## WHAT NEEDS TO BE DONE
The answer should be an exact repeat of the stretch of material below from the line containing "(691, 328) = (621, 252): red" through the line containing "(238, 127) = (462, 199): purple".
*** DATA ***
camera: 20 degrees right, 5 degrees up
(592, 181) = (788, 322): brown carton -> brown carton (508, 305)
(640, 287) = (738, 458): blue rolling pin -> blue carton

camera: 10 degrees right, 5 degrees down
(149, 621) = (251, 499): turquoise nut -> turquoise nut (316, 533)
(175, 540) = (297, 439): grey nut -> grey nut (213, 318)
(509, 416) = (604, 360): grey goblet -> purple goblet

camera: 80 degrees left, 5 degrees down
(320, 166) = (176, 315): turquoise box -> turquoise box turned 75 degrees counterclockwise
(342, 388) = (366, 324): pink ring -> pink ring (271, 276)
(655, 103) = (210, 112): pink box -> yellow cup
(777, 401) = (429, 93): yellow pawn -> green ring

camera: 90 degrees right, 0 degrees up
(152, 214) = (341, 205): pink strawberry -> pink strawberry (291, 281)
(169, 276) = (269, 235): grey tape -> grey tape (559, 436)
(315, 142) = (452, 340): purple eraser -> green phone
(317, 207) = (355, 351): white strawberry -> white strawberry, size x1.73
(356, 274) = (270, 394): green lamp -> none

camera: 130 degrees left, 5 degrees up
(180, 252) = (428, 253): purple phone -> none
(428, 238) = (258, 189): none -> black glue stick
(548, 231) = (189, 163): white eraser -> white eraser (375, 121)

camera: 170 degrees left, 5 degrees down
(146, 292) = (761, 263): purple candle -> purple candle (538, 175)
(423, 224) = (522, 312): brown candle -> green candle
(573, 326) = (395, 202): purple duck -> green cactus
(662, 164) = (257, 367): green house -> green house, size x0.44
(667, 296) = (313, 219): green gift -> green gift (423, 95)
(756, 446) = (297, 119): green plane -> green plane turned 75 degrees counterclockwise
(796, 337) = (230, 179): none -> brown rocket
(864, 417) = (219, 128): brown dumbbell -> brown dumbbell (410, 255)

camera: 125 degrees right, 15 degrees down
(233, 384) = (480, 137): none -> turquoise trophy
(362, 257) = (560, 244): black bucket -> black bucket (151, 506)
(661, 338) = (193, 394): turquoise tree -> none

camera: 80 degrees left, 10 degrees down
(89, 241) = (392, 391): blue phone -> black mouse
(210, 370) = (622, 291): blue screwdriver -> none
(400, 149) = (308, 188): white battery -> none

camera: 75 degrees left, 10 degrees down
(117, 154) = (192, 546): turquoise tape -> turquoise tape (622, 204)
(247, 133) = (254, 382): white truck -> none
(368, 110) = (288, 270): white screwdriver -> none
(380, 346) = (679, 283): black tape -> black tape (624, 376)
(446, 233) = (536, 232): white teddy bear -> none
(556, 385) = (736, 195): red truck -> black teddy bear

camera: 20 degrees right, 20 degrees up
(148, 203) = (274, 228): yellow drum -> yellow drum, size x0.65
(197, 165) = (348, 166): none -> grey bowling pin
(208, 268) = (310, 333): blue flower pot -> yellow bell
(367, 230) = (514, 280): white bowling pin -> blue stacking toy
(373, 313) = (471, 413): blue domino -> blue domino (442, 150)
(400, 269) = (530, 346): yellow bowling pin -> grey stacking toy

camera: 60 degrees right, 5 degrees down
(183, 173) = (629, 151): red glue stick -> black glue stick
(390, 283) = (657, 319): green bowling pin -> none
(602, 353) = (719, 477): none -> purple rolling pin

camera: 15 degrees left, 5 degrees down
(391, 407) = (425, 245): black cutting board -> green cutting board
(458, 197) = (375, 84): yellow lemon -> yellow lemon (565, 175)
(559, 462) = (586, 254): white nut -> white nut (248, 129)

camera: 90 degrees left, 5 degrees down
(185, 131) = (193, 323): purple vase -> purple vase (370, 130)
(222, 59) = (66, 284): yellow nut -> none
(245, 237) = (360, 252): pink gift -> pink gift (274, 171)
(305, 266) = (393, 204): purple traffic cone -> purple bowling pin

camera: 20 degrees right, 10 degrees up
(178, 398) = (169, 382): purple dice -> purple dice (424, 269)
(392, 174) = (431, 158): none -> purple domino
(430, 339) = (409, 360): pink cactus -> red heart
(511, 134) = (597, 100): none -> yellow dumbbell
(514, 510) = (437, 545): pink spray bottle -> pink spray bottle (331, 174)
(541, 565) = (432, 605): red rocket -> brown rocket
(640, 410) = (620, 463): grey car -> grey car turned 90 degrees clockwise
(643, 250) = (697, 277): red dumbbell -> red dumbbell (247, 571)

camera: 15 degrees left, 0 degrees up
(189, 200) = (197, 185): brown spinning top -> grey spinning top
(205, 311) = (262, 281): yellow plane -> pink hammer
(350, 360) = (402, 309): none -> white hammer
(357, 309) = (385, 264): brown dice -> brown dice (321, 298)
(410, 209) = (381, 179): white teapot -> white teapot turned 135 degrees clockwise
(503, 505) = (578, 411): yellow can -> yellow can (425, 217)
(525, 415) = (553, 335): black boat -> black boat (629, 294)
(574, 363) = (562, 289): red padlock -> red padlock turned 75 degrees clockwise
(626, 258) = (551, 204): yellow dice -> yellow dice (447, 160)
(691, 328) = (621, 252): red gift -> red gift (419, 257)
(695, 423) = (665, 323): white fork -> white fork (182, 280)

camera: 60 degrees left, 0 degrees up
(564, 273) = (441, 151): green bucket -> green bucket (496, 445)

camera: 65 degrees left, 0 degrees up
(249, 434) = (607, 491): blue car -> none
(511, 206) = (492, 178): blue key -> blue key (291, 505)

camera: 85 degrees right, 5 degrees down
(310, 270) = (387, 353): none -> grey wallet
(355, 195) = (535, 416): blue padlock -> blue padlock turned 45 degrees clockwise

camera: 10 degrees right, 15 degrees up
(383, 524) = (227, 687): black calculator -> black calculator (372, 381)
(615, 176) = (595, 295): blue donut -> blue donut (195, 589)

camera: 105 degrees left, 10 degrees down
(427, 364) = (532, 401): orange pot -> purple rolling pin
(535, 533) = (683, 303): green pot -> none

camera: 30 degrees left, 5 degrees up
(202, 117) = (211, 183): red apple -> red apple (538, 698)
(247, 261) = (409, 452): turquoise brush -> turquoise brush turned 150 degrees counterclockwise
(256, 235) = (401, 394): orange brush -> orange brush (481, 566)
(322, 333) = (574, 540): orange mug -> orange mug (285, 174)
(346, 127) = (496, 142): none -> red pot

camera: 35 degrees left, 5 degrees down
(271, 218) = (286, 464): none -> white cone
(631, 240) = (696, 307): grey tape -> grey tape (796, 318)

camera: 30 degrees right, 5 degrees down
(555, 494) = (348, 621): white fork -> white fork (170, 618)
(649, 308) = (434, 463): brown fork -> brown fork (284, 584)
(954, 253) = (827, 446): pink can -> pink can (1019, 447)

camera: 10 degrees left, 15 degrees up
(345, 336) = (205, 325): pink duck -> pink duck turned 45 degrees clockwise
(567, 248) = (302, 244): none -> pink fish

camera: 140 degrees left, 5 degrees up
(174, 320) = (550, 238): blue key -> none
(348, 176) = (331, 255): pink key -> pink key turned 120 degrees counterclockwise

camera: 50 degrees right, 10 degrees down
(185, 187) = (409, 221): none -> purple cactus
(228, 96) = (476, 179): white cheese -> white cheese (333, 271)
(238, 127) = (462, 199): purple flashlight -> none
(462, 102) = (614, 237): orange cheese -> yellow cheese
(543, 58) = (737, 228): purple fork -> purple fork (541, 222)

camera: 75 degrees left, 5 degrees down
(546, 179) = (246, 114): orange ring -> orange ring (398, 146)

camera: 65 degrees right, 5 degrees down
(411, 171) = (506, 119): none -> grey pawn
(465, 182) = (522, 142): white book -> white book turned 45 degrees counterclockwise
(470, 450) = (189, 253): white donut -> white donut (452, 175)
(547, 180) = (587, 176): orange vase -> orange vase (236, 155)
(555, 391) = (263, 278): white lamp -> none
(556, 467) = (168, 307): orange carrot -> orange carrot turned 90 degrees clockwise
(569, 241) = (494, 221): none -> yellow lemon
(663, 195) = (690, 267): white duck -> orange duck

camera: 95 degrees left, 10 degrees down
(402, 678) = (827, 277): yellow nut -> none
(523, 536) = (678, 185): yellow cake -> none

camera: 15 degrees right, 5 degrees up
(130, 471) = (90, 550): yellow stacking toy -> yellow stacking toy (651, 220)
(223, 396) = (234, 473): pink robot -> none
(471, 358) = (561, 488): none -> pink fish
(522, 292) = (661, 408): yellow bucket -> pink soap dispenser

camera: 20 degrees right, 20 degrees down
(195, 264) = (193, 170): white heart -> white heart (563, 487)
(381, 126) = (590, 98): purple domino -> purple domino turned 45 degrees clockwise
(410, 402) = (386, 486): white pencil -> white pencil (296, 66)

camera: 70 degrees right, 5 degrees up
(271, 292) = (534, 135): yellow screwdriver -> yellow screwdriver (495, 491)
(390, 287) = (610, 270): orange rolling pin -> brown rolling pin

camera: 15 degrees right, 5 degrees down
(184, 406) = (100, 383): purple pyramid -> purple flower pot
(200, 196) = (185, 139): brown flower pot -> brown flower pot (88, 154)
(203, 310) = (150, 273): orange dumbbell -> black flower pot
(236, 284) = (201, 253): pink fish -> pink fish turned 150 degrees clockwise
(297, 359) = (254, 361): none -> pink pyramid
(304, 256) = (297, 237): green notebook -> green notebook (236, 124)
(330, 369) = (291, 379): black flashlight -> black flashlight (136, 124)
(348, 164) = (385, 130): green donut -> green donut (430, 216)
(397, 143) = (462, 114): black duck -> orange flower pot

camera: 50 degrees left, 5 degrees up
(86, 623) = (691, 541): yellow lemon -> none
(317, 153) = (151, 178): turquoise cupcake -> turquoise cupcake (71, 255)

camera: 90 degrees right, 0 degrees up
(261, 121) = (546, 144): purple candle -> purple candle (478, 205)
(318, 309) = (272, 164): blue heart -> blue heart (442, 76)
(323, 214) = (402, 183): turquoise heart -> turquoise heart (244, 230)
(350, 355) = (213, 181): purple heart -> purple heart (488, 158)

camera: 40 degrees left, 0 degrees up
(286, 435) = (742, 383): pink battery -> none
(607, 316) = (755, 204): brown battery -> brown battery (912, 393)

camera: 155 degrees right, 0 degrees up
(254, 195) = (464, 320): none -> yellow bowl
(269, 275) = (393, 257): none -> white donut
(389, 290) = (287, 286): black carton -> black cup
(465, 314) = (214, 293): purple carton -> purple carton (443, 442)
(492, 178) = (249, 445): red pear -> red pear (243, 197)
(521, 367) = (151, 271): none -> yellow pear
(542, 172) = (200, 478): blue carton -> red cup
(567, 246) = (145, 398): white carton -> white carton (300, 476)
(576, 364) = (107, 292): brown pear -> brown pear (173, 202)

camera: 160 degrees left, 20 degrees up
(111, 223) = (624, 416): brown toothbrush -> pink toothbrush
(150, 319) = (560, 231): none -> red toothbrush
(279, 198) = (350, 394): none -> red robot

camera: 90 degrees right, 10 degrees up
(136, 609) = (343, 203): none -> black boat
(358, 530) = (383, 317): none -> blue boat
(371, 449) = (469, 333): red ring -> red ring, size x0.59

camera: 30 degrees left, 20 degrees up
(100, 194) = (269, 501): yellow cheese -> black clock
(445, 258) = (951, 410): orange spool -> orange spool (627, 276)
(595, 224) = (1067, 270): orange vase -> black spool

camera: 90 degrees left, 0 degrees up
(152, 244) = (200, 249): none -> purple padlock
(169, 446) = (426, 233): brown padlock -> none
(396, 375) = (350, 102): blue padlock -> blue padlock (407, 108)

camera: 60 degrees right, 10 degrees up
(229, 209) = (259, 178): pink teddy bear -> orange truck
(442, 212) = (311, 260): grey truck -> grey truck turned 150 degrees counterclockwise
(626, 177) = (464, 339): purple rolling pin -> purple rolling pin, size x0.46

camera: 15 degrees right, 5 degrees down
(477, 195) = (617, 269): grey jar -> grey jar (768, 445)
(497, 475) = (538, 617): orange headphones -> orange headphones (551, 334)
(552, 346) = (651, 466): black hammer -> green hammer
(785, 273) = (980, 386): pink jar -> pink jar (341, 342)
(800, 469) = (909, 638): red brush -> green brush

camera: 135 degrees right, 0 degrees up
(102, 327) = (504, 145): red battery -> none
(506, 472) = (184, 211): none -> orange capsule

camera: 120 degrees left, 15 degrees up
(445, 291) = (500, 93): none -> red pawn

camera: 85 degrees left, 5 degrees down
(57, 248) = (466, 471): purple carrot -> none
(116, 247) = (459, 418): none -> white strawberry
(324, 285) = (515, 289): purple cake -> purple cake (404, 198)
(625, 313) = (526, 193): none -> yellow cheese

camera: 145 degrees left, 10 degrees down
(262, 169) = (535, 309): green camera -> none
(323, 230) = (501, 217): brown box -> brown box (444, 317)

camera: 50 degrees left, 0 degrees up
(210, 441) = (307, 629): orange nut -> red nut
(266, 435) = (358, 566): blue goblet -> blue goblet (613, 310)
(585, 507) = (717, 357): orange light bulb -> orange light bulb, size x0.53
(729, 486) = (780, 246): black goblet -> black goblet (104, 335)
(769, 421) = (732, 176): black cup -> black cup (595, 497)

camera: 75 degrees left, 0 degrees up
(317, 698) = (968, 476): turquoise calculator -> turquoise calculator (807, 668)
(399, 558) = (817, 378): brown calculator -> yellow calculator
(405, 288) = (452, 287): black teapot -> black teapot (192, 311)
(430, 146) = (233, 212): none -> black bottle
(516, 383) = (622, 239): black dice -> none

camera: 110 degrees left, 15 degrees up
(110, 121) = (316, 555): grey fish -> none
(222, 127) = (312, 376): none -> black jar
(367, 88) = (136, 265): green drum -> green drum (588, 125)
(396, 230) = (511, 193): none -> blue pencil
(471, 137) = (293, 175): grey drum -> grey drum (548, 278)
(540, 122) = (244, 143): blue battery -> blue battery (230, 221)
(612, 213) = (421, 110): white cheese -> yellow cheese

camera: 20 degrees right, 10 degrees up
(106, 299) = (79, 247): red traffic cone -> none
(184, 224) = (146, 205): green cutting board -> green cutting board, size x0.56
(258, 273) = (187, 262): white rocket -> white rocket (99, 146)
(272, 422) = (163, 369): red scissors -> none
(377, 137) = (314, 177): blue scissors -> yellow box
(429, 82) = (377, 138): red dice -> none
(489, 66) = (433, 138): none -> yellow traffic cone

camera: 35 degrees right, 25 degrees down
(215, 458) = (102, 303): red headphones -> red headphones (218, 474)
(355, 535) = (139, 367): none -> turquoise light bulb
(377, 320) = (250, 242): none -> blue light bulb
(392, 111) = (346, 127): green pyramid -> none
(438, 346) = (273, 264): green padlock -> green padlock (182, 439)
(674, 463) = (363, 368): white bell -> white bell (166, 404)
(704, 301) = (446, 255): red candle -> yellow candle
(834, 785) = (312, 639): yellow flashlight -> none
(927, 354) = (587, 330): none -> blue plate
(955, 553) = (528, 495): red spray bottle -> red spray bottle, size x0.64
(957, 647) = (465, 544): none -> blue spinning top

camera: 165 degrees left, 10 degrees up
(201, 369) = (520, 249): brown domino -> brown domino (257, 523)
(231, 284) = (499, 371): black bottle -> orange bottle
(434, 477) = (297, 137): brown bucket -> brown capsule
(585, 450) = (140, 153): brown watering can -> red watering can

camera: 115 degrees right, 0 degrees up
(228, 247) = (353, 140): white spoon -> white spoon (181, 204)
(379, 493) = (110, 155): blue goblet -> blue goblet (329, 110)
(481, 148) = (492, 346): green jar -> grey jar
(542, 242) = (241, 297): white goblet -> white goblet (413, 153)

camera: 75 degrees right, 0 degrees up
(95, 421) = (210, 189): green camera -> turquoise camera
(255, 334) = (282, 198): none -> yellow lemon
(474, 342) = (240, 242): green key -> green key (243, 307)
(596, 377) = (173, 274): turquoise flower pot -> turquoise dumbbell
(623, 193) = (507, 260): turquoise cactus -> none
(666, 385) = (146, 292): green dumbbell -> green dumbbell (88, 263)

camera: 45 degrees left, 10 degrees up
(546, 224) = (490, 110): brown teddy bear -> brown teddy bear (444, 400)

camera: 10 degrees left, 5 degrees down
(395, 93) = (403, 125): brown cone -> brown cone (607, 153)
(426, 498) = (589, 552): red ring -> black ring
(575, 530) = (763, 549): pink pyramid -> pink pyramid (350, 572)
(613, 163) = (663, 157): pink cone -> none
*** End of DATA ***
## YOUR RESPONSE
(691, 328) = (621, 252): red gift -> red gift (419, 257)
(695, 423) = (665, 323): white fork -> white fork (182, 280)

camera: 60 degrees left, 0 degrees up
(564, 273) = (441, 151): green bucket -> green bucket (496, 445)

camera: 65 degrees left, 0 degrees up
(249, 434) = (607, 491): blue car -> none
(511, 206) = (492, 178): blue key -> blue key (291, 505)

camera: 85 degrees right, 5 degrees down
(310, 270) = (387, 353): none -> grey wallet
(355, 195) = (535, 416): blue padlock -> blue padlock turned 45 degrees clockwise

camera: 10 degrees right, 15 degrees up
(383, 524) = (227, 687): black calculator -> black calculator (372, 381)
(615, 176) = (595, 295): blue donut -> blue donut (195, 589)

camera: 105 degrees left, 10 degrees down
(427, 364) = (532, 401): orange pot -> purple rolling pin
(535, 533) = (683, 303): green pot -> none

camera: 30 degrees left, 5 degrees up
(202, 117) = (211, 183): red apple -> red apple (538, 698)
(247, 261) = (409, 452): turquoise brush -> turquoise brush turned 150 degrees counterclockwise
(256, 235) = (401, 394): orange brush -> orange brush (481, 566)
(322, 333) = (574, 540): orange mug -> orange mug (285, 174)
(346, 127) = (496, 142): none -> red pot

camera: 35 degrees left, 5 degrees down
(271, 218) = (286, 464): none -> white cone
(631, 240) = (696, 307): grey tape -> grey tape (796, 318)

camera: 30 degrees right, 5 degrees down
(555, 494) = (348, 621): white fork -> white fork (170, 618)
(649, 308) = (434, 463): brown fork -> brown fork (284, 584)
(954, 253) = (827, 446): pink can -> pink can (1019, 447)

camera: 10 degrees left, 15 degrees up
(345, 336) = (205, 325): pink duck -> pink duck turned 45 degrees clockwise
(567, 248) = (302, 244): none -> pink fish

camera: 140 degrees left, 5 degrees up
(174, 320) = (550, 238): blue key -> none
(348, 176) = (331, 255): pink key -> pink key turned 120 degrees counterclockwise

camera: 50 degrees right, 10 degrees down
(185, 187) = (409, 221): none -> purple cactus
(228, 96) = (476, 179): white cheese -> white cheese (333, 271)
(238, 127) = (462, 199): purple flashlight -> none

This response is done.